**Task**
Every entry is to be restated exactly; pictures are not part of the copy.

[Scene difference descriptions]
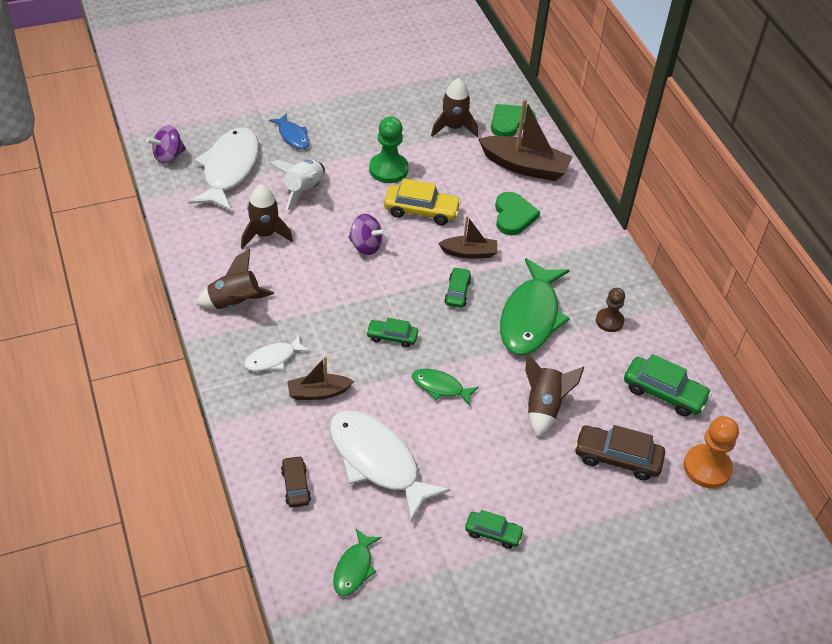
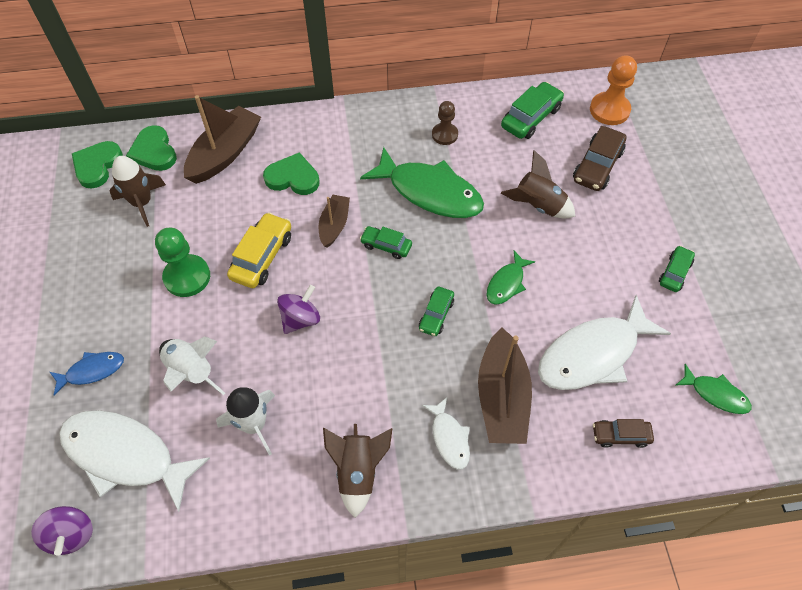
camera: 75 degrees left, 10 degrees up
(264, 234) = (254, 424): brown rocket -> white rocket
(318, 392) = (502, 397): brown boat -> brown boat, size x1.72
(483, 93) = (97, 166): none -> green heart

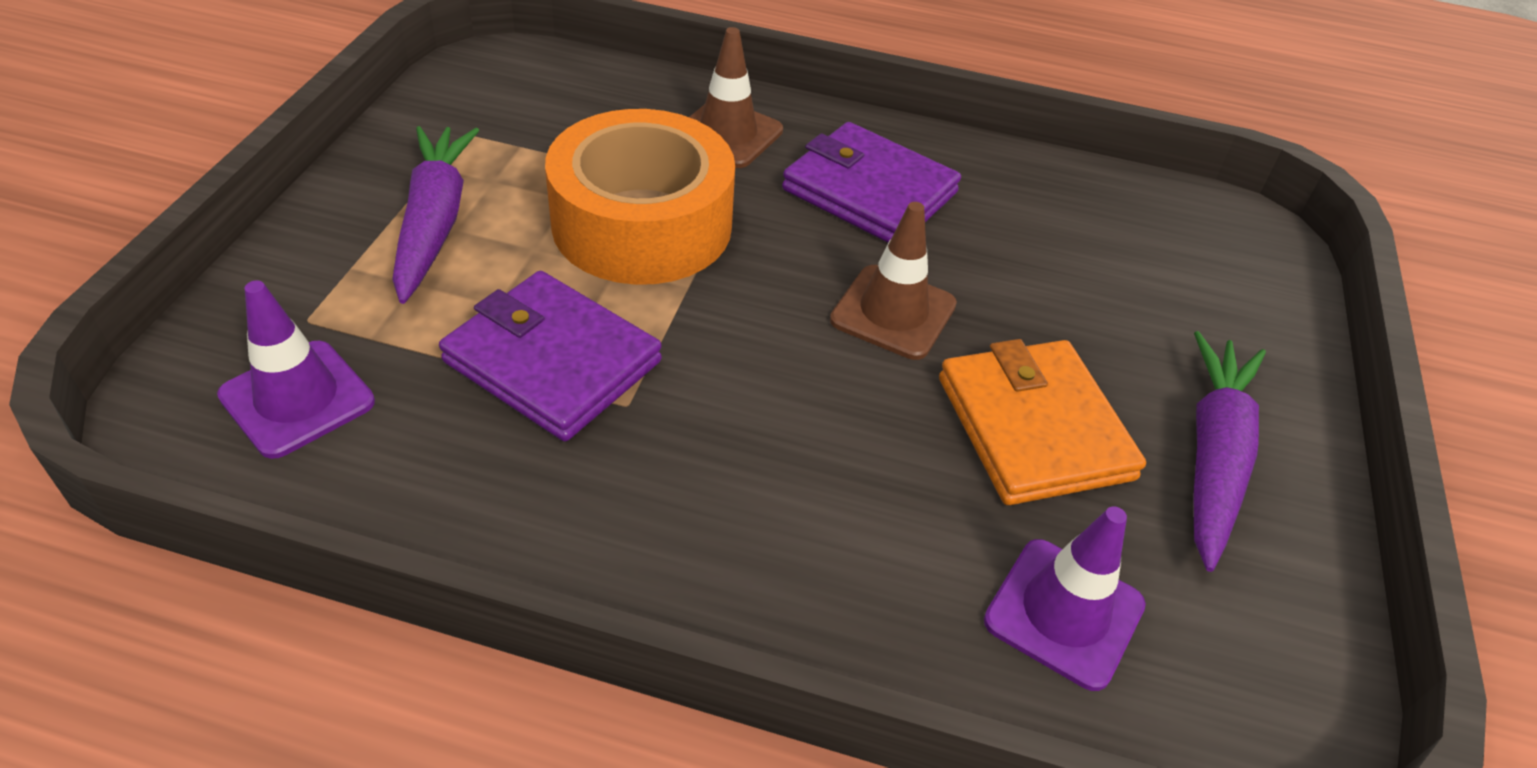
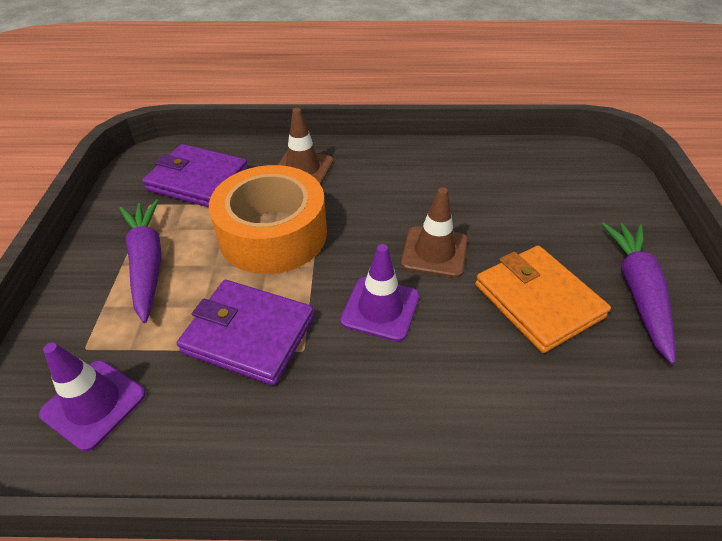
camera: 10 degrees left, 0 degrees up
(869, 191) = (394, 184): purple wallet -> purple wallet (198, 180)
(1064, 613) = (602, 411): purple traffic cone -> purple traffic cone (380, 308)

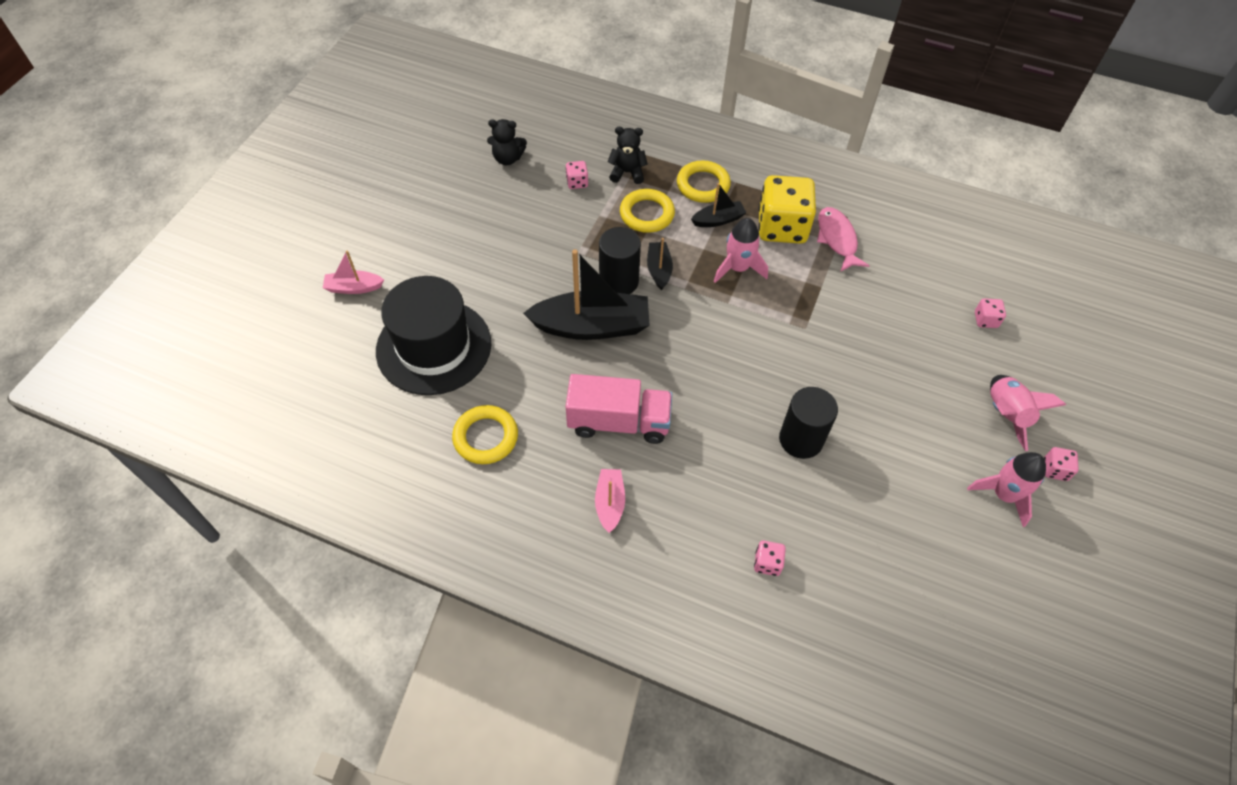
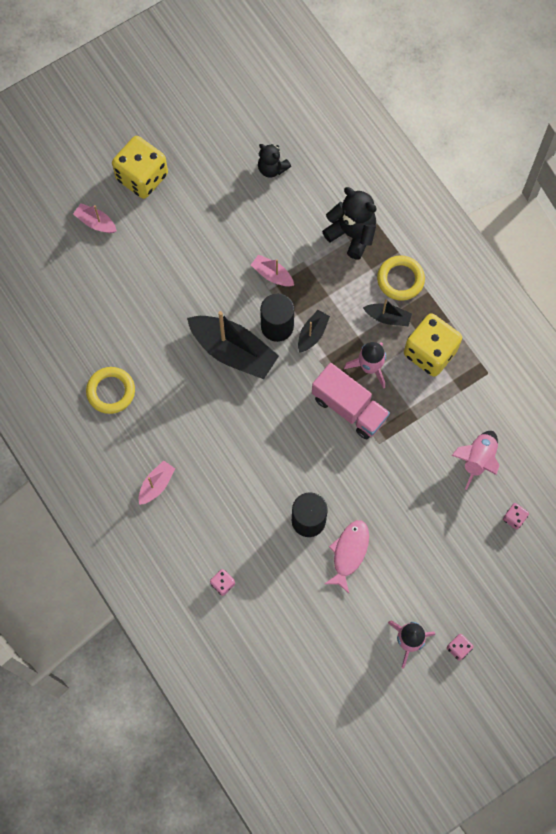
camera: 35 degrees right, 15 degrees up
(378, 225) = (142, 177): none -> yellow dice
(434, 347) = (119, 303): black hat -> none
(577, 182) = (308, 221): pink dice -> none
(577, 241) = (272, 274): none -> pink boat
(619, 422) = (201, 433): pink truck -> pink truck (349, 408)
(627, 172) = (352, 234): black teddy bear -> black teddy bear, size x1.56
(647, 214) = (339, 281): yellow ring -> none
(837, 239) = (463, 387): pink fish -> pink fish (349, 553)
(1005, 414) = (461, 592): pink rocket -> pink rocket (477, 459)

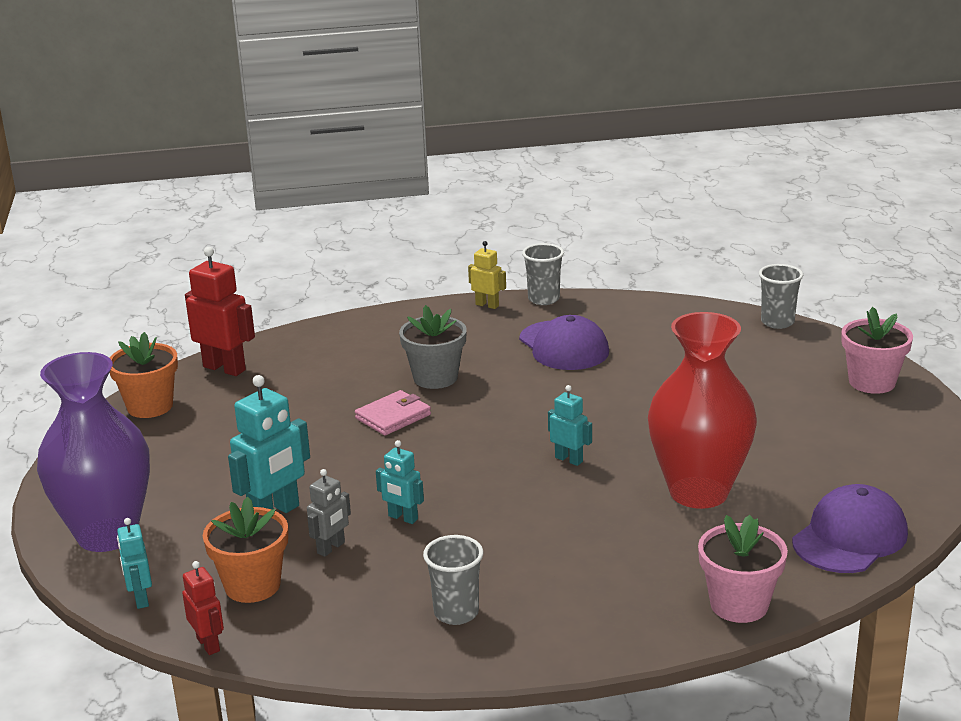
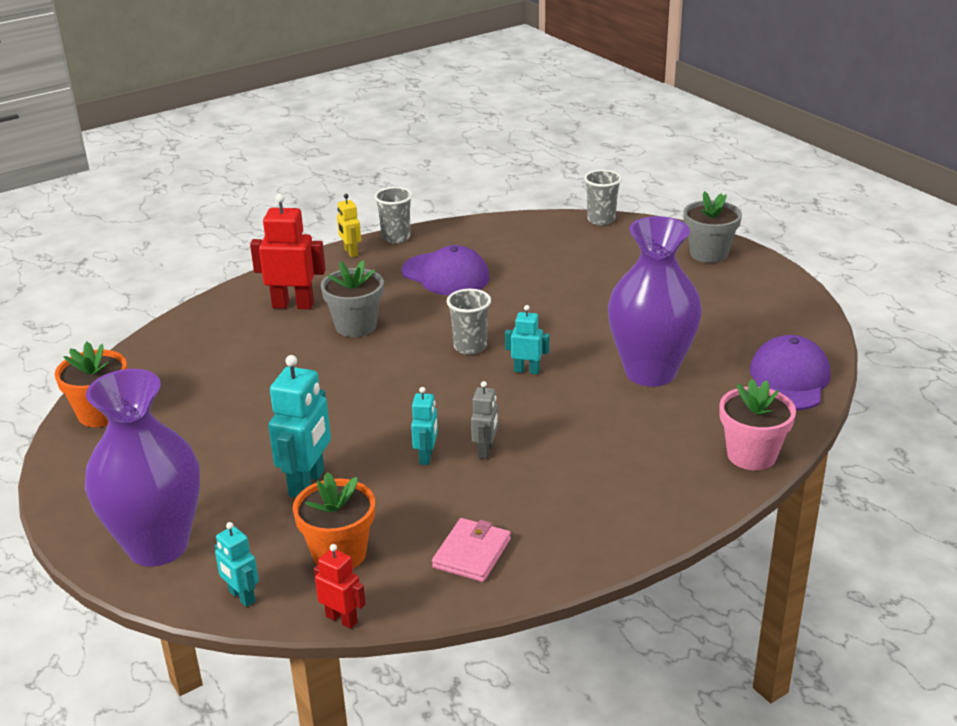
camera: 25 degrees left, 5 degrees up
(224, 368) = (148, 361): red robot -> red robot (293, 305)
(331, 548) = (384, 500): grey robot -> grey robot (485, 450)
(393, 416) = (345, 369): pink wallet -> pink wallet (471, 553)
(403, 518) = (426, 456): turquoise robot -> turquoise robot turned 90 degrees counterclockwise
(456, 613) = (538, 526): grey cup -> grey cup (470, 347)
(487, 305) = (350, 252): yellow robot -> yellow robot turned 120 degrees counterclockwise
(698, 492) = (650, 372): red vase -> purple vase
(872, 382) = (708, 253): pink flower pot -> grey flower pot

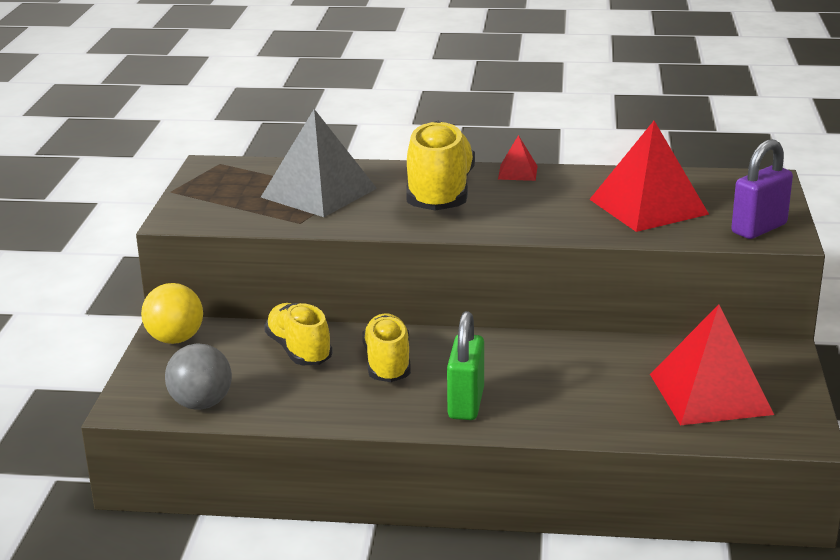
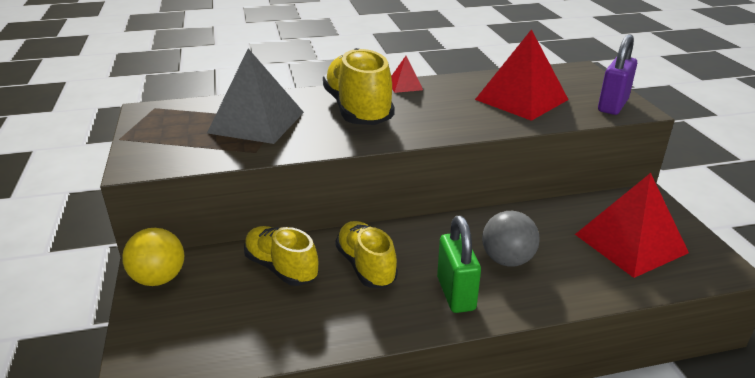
camera: 20 degrees left, 5 degrees up
(201, 404) = (214, 349): grey ball -> grey ball (507, 260)

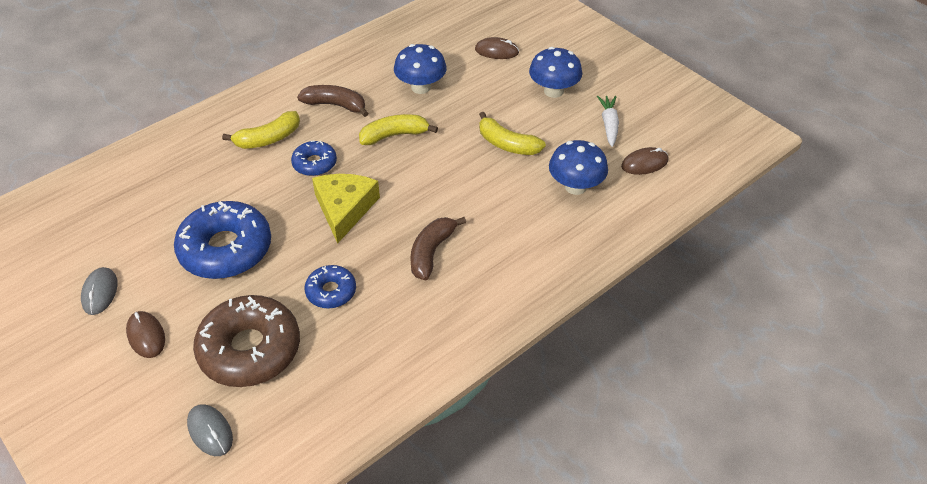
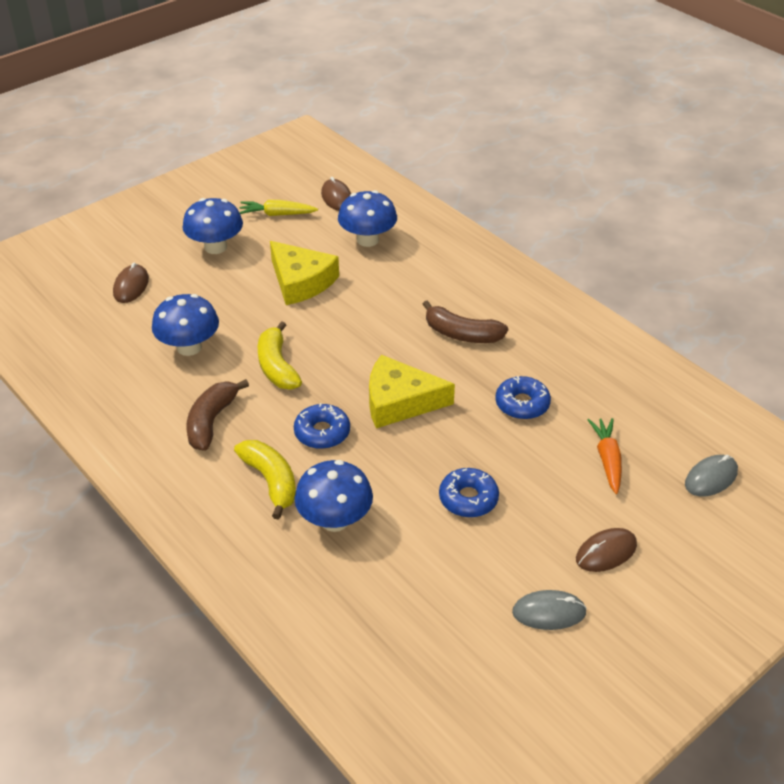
camera: 90 degrees left, 5 degrees down
(223, 173) = (335, 520): none -> blue mushroom
(226, 249) = (468, 499): blue donut -> blue donut, size x0.52
(250, 349) = (607, 460): brown donut -> orange carrot
(507, 144) = (301, 281): yellow banana -> yellow cheese
(609, 125) = (277, 214): white carrot -> yellow carrot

**Completed task**
camera: 75 degrees left, 10 degrees up
(264, 234) = (254, 424): brown rocket -> white rocket
(318, 392) = (502, 397): brown boat -> brown boat, size x1.72
(483, 93) = (97, 166): none -> green heart

camera: 10 degrees left, 0 degrees up
(869, 191) = (394, 184): purple wallet -> purple wallet (198, 180)
(1064, 613) = (602, 411): purple traffic cone -> purple traffic cone (380, 308)

camera: 35 degrees right, 15 degrees up
(378, 225) = (142, 177): none -> yellow dice
(434, 347) = (119, 303): black hat -> none
(577, 182) = (308, 221): pink dice -> none
(577, 241) = (272, 274): none -> pink boat
(619, 422) = (201, 433): pink truck -> pink truck (349, 408)
(627, 172) = (352, 234): black teddy bear -> black teddy bear, size x1.56
(647, 214) = (339, 281): yellow ring -> none
(837, 239) = (463, 387): pink fish -> pink fish (349, 553)
(1005, 414) = (461, 592): pink rocket -> pink rocket (477, 459)

camera: 25 degrees left, 5 degrees up
(224, 368) = (148, 361): red robot -> red robot (293, 305)
(331, 548) = (384, 500): grey robot -> grey robot (485, 450)
(393, 416) = (345, 369): pink wallet -> pink wallet (471, 553)
(403, 518) = (426, 456): turquoise robot -> turquoise robot turned 90 degrees counterclockwise
(456, 613) = (538, 526): grey cup -> grey cup (470, 347)
(487, 305) = (350, 252): yellow robot -> yellow robot turned 120 degrees counterclockwise
(698, 492) = (650, 372): red vase -> purple vase
(872, 382) = (708, 253): pink flower pot -> grey flower pot

camera: 20 degrees left, 5 degrees up
(201, 404) = (214, 349): grey ball -> grey ball (507, 260)

camera: 90 degrees left, 5 degrees down
(223, 173) = (335, 520): none -> blue mushroom
(226, 249) = (468, 499): blue donut -> blue donut, size x0.52
(250, 349) = (607, 460): brown donut -> orange carrot
(507, 144) = (301, 281): yellow banana -> yellow cheese
(609, 125) = (277, 214): white carrot -> yellow carrot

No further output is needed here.